REQUEST | Gather every line of the material that contains the word "brown" and copy each one unchanged.

DATA FOR THIS TASK |
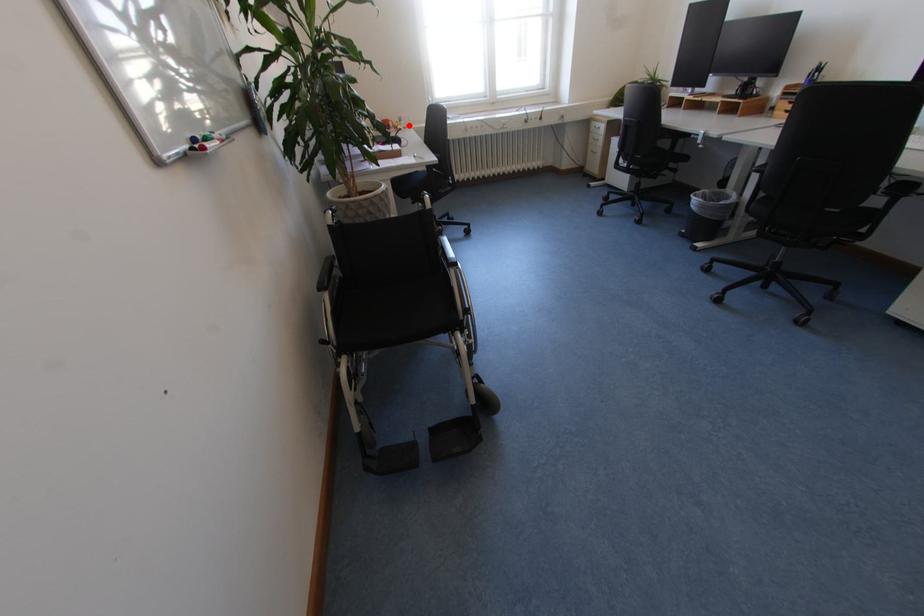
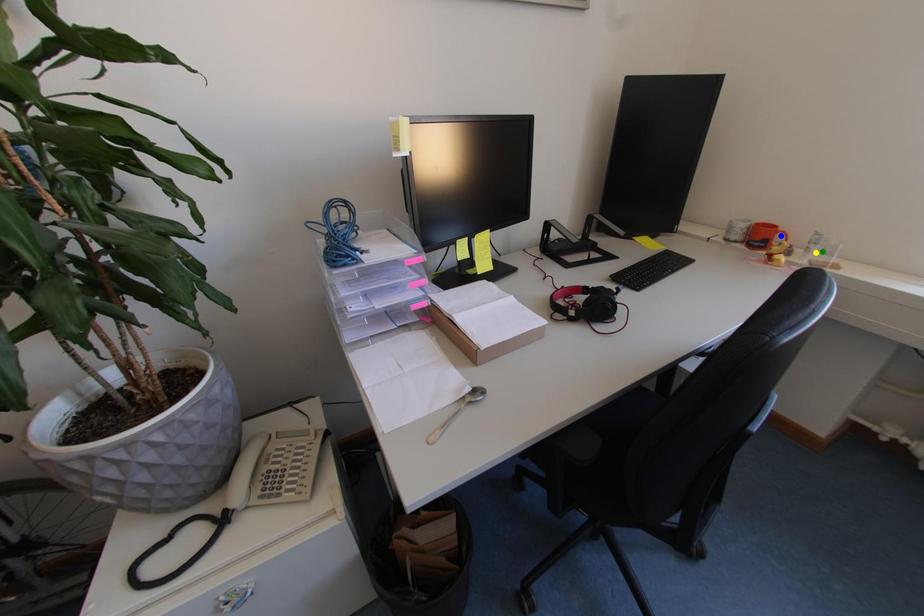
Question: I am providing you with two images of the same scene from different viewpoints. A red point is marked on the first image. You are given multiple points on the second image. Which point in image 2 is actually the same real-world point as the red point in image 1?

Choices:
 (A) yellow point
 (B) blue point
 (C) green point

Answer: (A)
...
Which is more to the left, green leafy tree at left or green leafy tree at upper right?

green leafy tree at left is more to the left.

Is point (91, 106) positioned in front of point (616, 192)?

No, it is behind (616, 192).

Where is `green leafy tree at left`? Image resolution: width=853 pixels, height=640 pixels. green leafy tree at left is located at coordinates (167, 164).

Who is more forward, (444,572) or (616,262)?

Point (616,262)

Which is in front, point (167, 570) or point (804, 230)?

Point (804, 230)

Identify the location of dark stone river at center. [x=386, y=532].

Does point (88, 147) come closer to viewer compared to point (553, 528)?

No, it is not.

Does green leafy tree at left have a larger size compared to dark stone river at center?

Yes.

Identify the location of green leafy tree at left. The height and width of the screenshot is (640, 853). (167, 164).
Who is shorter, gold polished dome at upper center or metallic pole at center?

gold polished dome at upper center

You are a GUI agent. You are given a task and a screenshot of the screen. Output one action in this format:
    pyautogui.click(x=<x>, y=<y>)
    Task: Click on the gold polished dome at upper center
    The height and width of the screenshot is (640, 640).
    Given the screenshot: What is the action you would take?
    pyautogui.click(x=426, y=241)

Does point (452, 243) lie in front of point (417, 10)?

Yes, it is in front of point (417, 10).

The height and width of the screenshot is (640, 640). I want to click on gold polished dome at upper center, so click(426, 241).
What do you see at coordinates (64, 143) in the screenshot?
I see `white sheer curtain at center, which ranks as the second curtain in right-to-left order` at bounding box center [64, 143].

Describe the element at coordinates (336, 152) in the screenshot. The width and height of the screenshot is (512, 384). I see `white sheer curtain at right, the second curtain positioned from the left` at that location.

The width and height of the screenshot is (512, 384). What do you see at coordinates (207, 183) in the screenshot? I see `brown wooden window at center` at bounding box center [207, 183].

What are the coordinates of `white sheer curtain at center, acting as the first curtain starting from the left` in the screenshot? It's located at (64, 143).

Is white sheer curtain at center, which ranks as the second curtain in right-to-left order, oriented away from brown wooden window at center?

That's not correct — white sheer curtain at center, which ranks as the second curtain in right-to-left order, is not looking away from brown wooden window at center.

TASK SOLUTION |
The width and height of the screenshot is (512, 384). What do you see at coordinates (207, 183) in the screenshot? I see `brown wooden window at center` at bounding box center [207, 183].
Is white sheer curtain at center, which ranks as the second curtain in right-to-left order, oriented away from brown wooden window at center?
That's not correct — white sheer curtain at center, which ranks as the second curtain in right-to-left order, is not looking away from brown wooden window at center.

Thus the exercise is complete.